--- START ---
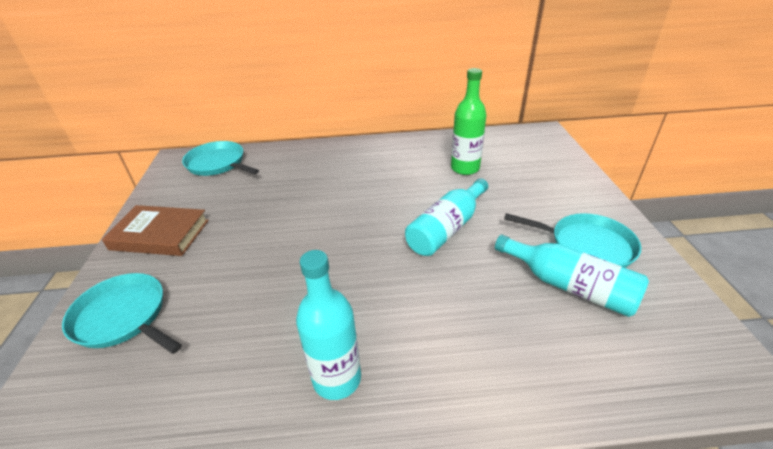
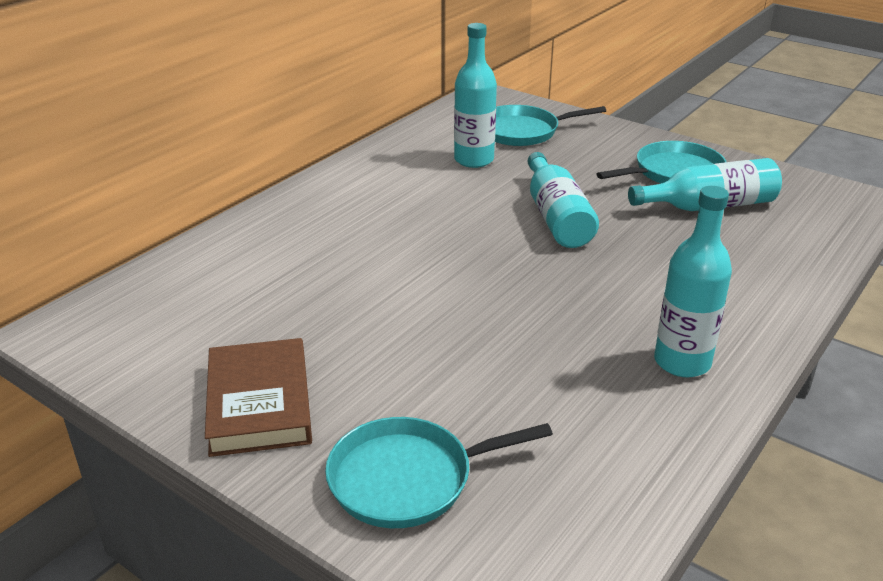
camera: 50 degrees left, 5 degrees down
(160, 235) = (259, 403): brown book -> brown book turned 60 degrees counterclockwise
(218, 164) = (148, 300): turquoise pan -> turquoise pan (522, 131)
(465, 168) = (474, 160): green bottle -> turquoise bottle

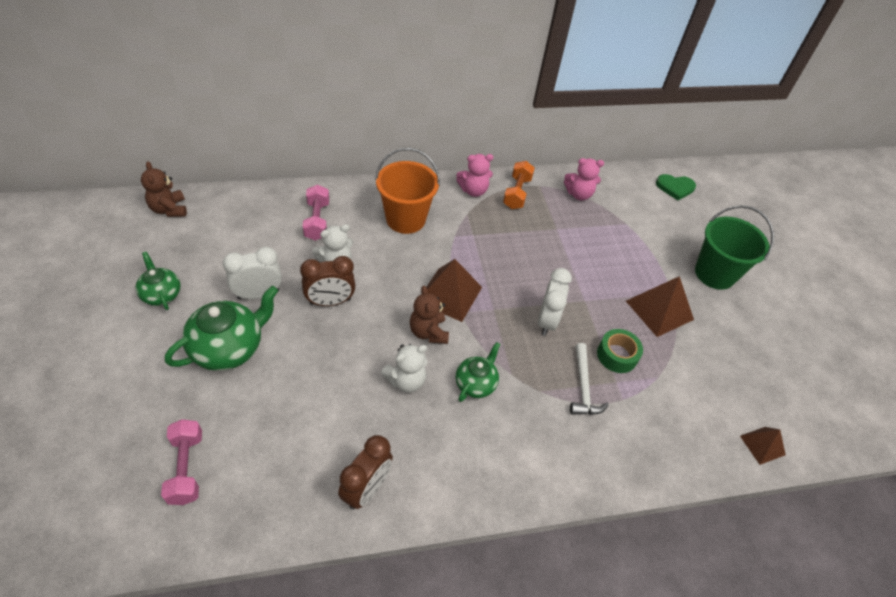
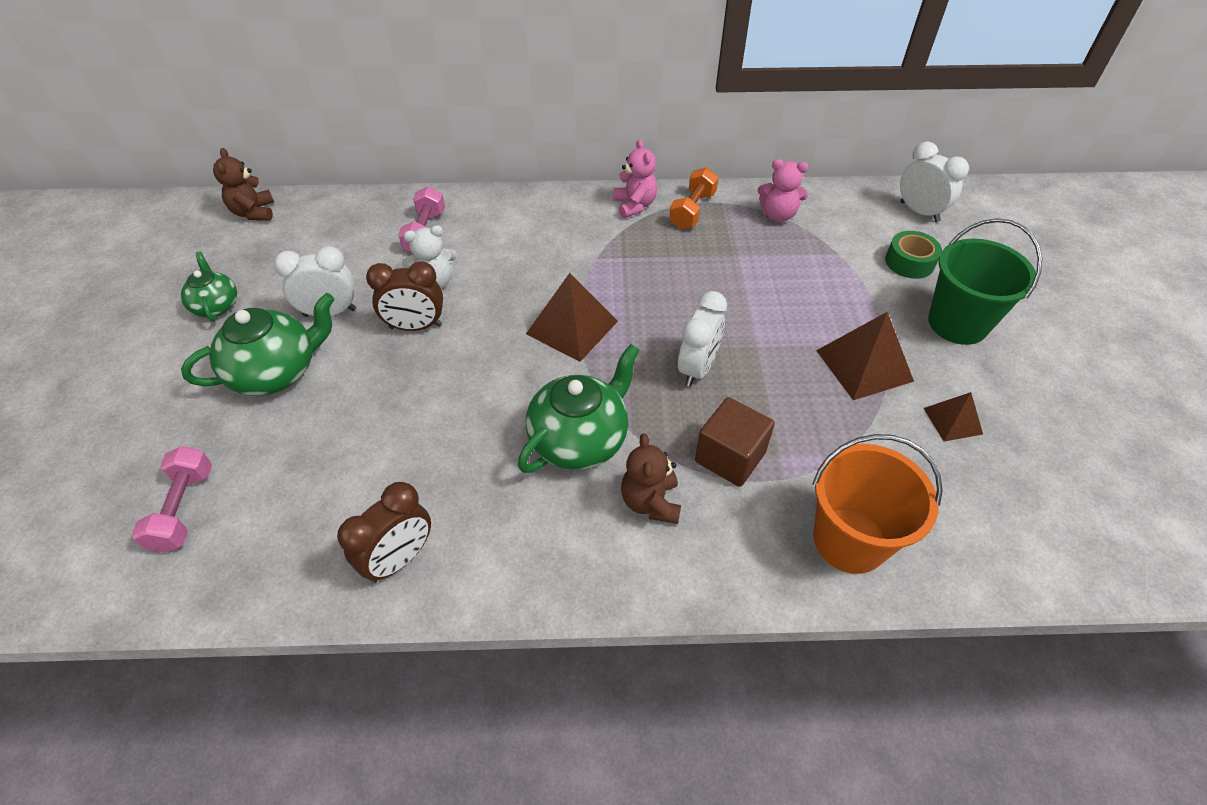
camera: 15 degrees right, 0 degrees up
(405, 219) = (537, 235): orange bucket -> orange bucket (849, 540)
(406, 380) = (487, 428): white teddy bear -> none
(428, 332) = (532, 371): brown teddy bear -> brown teddy bear (650, 502)
(473, 190) = (634, 205): pink teddy bear -> pink teddy bear turned 105 degrees counterclockwise
(476, 384) = (580, 440): green teapot -> green teapot, size x1.69
(583, 387) = (730, 457): white hammer -> brown cube
(617, 355) = (788, 420): green tape -> green tape (909, 262)
(675, 188) = (919, 212): green heart -> white clock
(762, 445) = (989, 561): brown pyramid -> brown pyramid (952, 421)

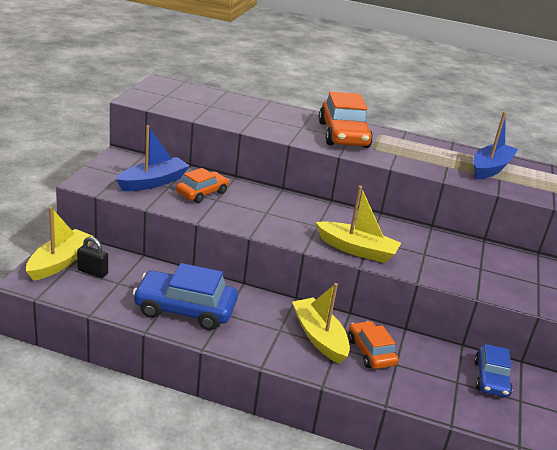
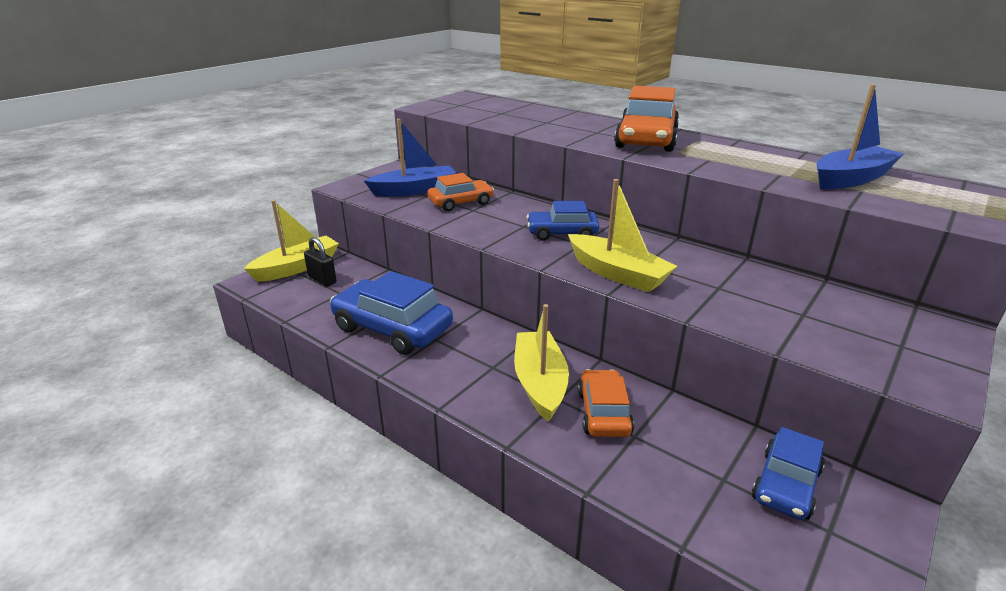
camera: 25 degrees right, 0 degrees up
(299, 217) = (562, 233): none -> blue car

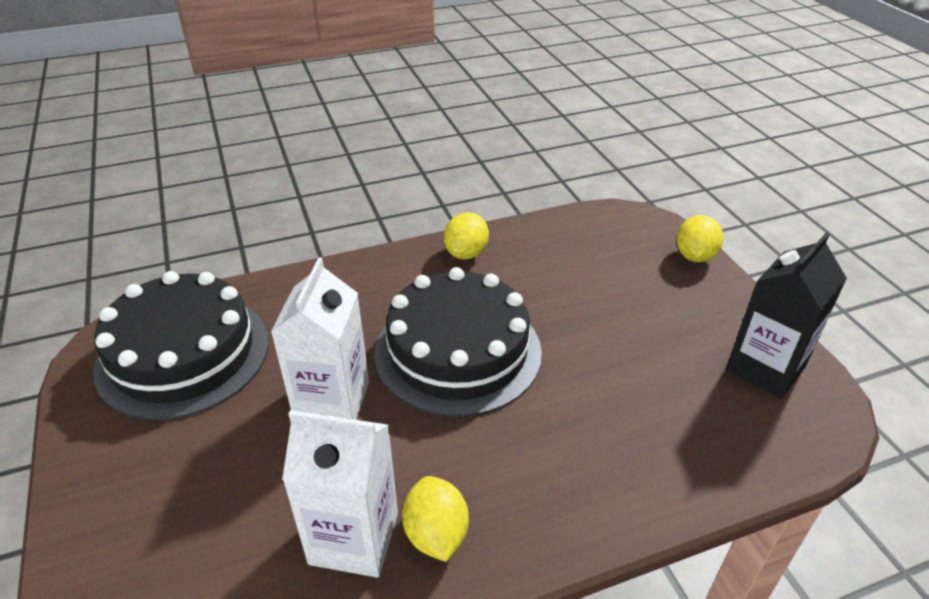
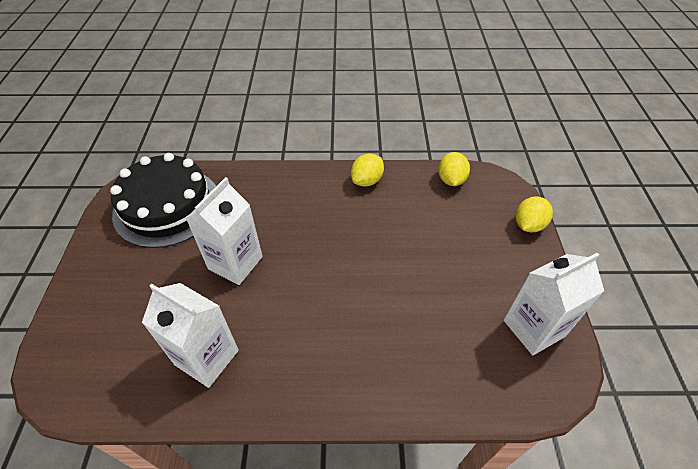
camera: 20 degrees right, 10 degrees up
(436, 534) = (254, 372): yellow lemon -> yellow lemon (451, 180)
(458, 351) = (327, 251): black cake -> none
(765, 368) = (534, 328): black carton -> white carton

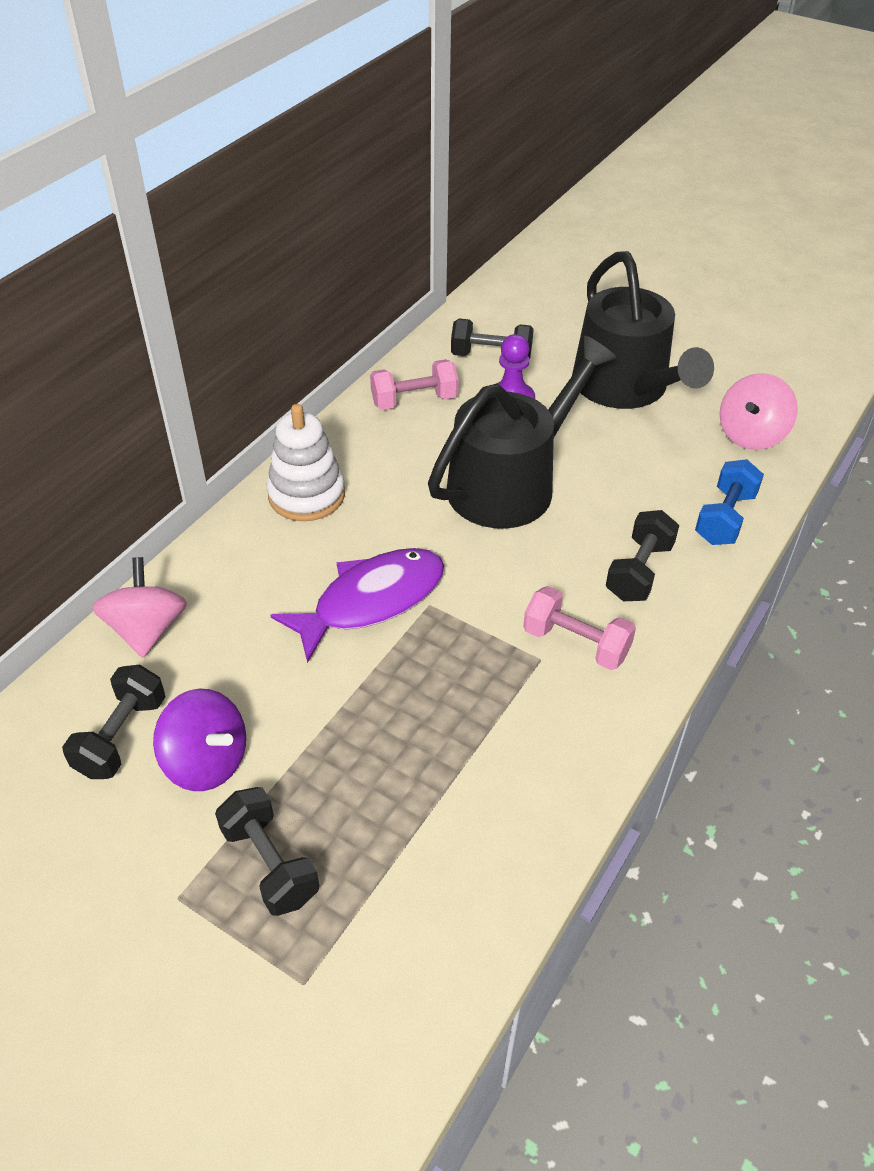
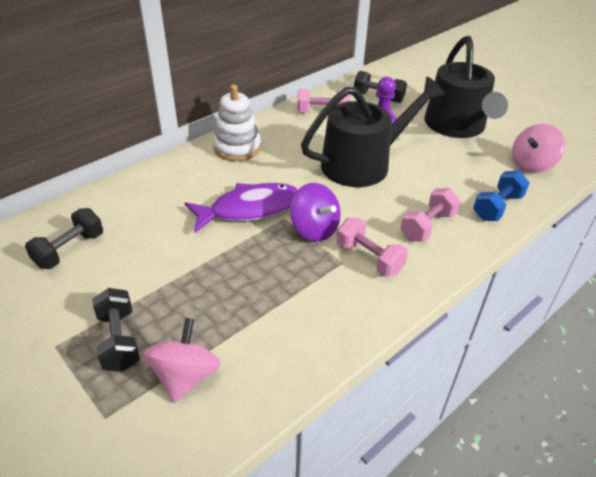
camera: 15 degrees right, 5 degrees down
(147, 629) = (113, 198): pink spinning top -> pink spinning top (185, 376)
(206, 761) = (111, 274): purple spinning top -> purple spinning top (314, 229)
(639, 571) = (427, 226): black dumbbell -> pink dumbbell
--- END ---
### Problem
Using the records above, return word for word the lines that begin at the one containing "(428, 332) = (532, 371): brown" and end at the one containing "camera: 25 degrees right, 0 degrees up", both of them included and no pictures.

### Solution to the exercise
(428, 332) = (532, 371): brown teddy bear -> brown teddy bear (650, 502)
(473, 190) = (634, 205): pink teddy bear -> pink teddy bear turned 105 degrees counterclockwise
(476, 384) = (580, 440): green teapot -> green teapot, size x1.69
(583, 387) = (730, 457): white hammer -> brown cube
(617, 355) = (788, 420): green tape -> green tape (909, 262)
(675, 188) = (919, 212): green heart -> white clock
(762, 445) = (989, 561): brown pyramid -> brown pyramid (952, 421)

camera: 25 degrees right, 0 degrees up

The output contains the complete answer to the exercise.